## What you need to do
Set down the whole listing below exactly. The pictures stay out.

## Task material
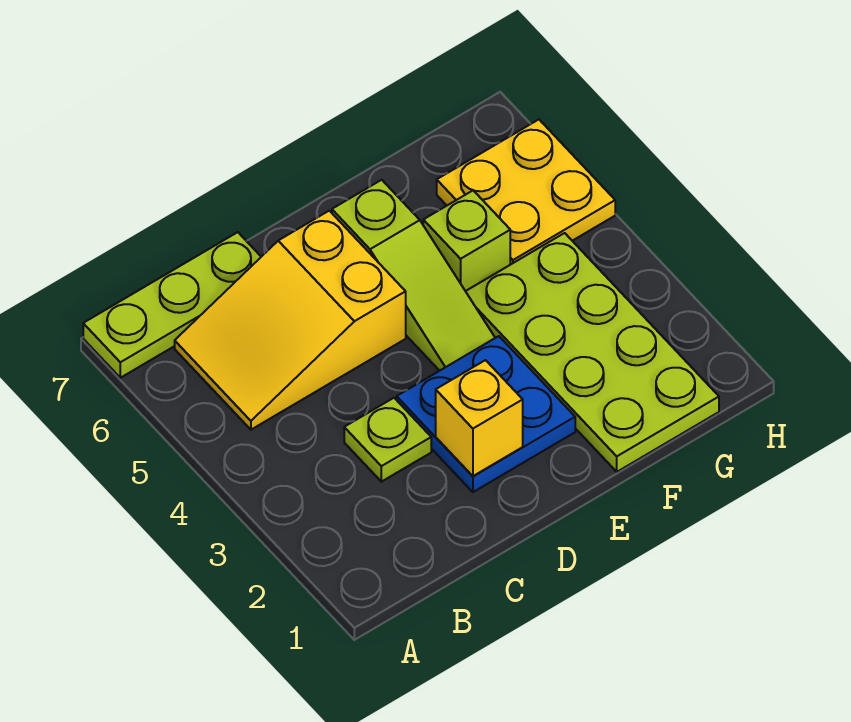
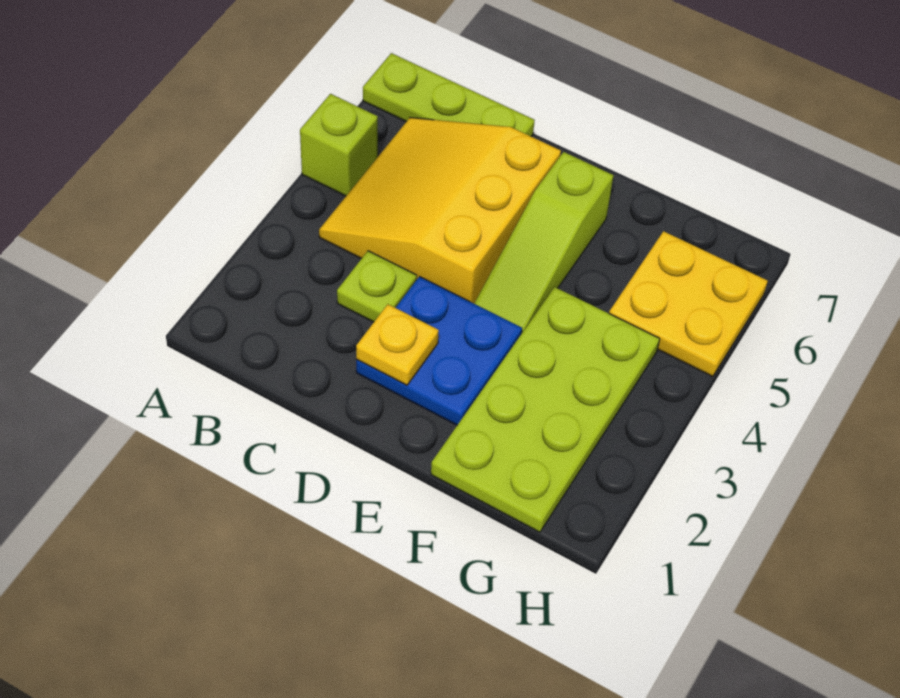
yellow slope B5:D6 level 1 top D -> yellow slope B4:D6 level 1 top D
yellow brick D2 level 2 -> yellow plate D2 level 2
lime brick F5 level 1 -> lime brick A5 level 1

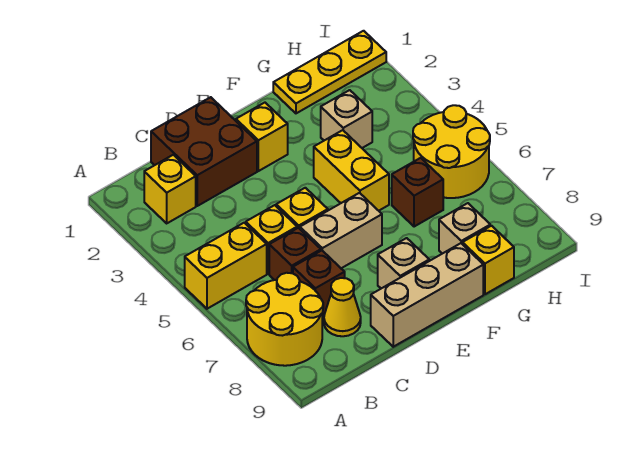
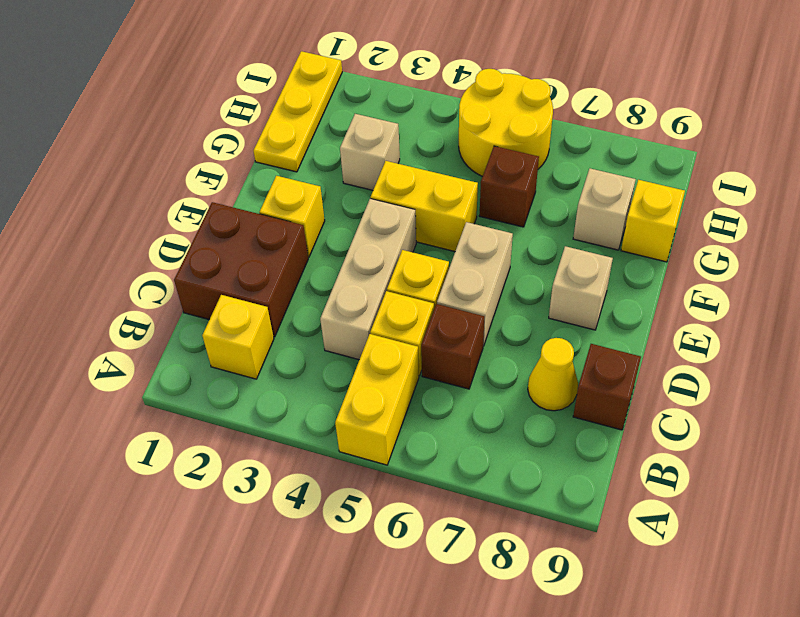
yellow round brick A7:B8 level 1 -> none
brown brick C7 level 1 -> brown brick C9 level 1
tan brick D9:F9 level 1 -> tan brick C4:E4 level 1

## Answer section
yellow slope B5:D6 level 1 top D -> yellow slope B4:D6 level 1 top D
yellow brick D2 level 2 -> yellow plate D2 level 2
lime brick F5 level 1 -> lime brick A5 level 1

yellow round brick A7:B8 level 1 -> none
brown brick C7 level 1 -> brown brick C9 level 1
tan brick D9:F9 level 1 -> tan brick C4:E4 level 1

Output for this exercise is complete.